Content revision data
= = = = = = =
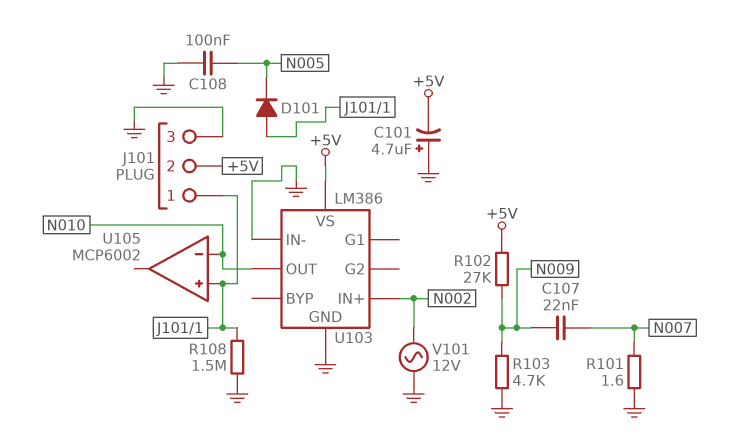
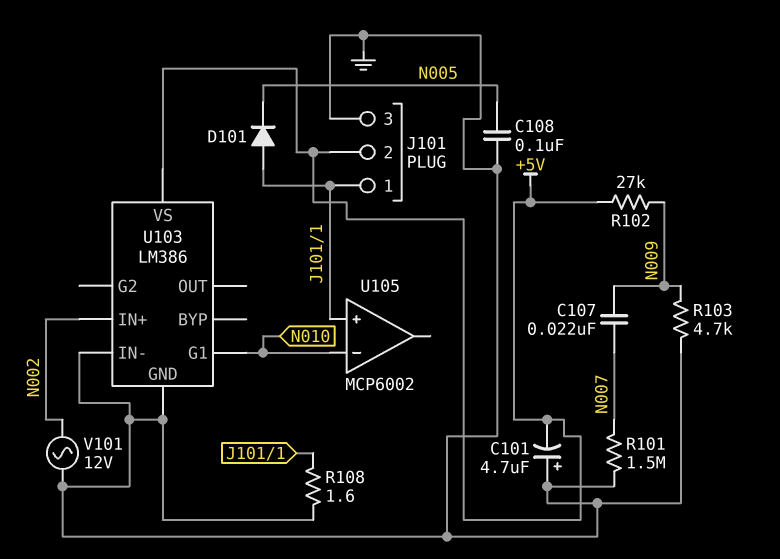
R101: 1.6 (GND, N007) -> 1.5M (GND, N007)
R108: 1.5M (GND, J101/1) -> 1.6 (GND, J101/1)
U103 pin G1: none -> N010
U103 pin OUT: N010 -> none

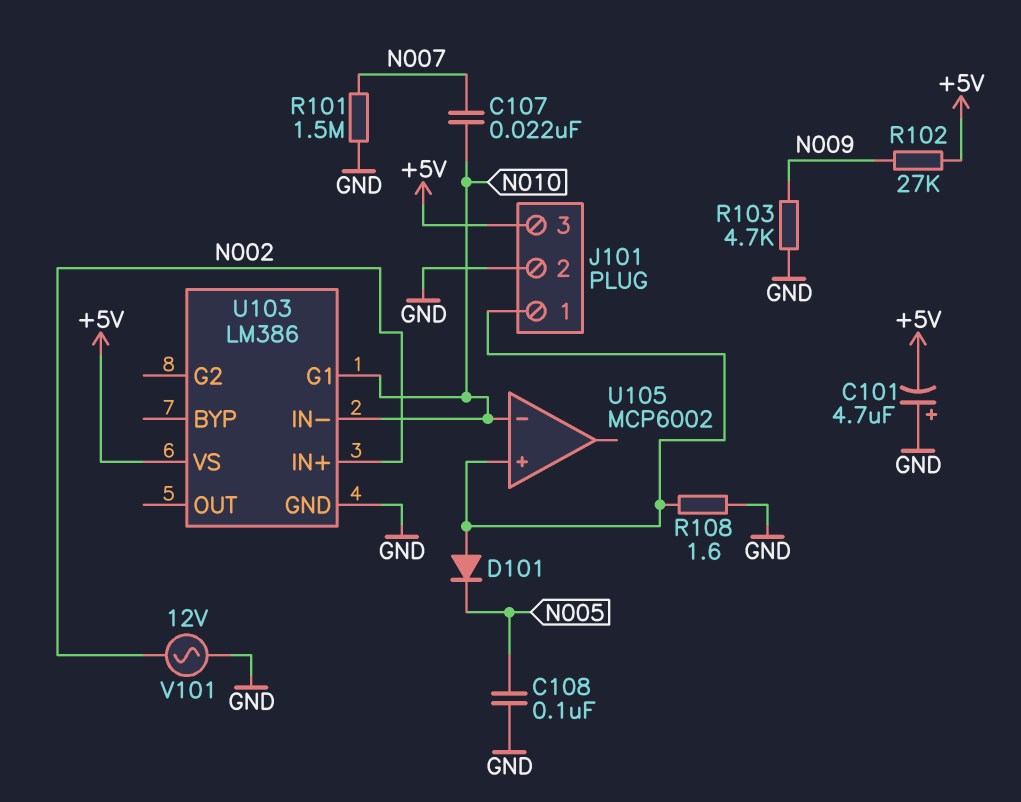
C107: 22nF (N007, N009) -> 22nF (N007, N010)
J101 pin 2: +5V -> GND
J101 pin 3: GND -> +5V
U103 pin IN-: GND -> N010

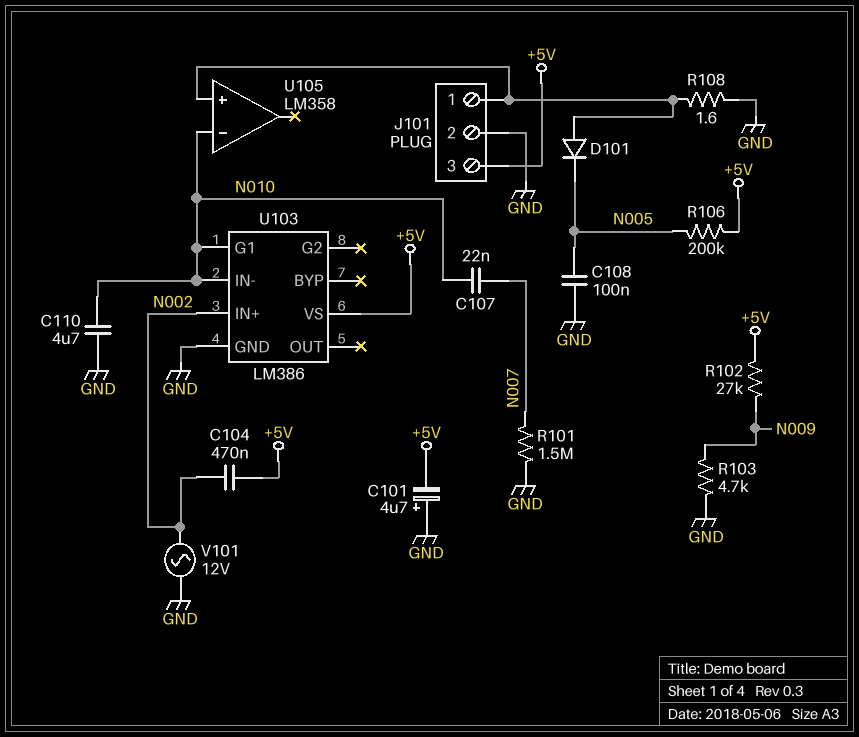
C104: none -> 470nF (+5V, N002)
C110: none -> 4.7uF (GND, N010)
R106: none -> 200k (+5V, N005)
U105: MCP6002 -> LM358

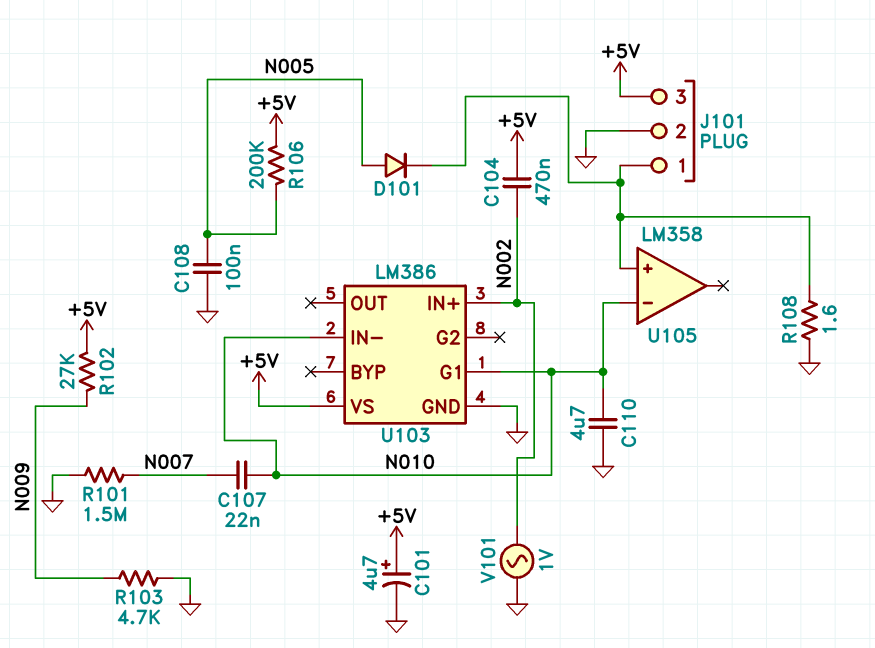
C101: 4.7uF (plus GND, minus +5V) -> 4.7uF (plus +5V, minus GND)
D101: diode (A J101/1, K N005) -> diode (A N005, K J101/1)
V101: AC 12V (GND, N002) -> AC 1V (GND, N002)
= = = = = = =
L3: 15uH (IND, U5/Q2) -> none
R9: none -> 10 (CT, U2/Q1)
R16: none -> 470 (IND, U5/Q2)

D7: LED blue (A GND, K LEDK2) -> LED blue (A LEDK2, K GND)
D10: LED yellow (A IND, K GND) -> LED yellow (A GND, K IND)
= = = = = = =
ACTIVITY
Lines wanted from the entries above: the one with "R101: 1.6 (GND, N007) -> 1.5M (GND, N007)", the one with "C110: none -> 4.7uF (GND, N010)", and all lines between. Please copy them exactly, without the pictures and without anything else.

EXERCISE RESPONSE
R101: 1.6 (GND, N007) -> 1.5M (GND, N007)
R108: 1.5M (GND, J101/1) -> 1.6 (GND, J101/1)
U103 pin G1: none -> N010
U103 pin OUT: N010 -> none

C107: 22nF (N007, N009) -> 22nF (N007, N010)
J101 pin 2: +5V -> GND
J101 pin 3: GND -> +5V
U103 pin IN-: GND -> N010

C104: none -> 470nF (+5V, N002)
C110: none -> 4.7uF (GND, N010)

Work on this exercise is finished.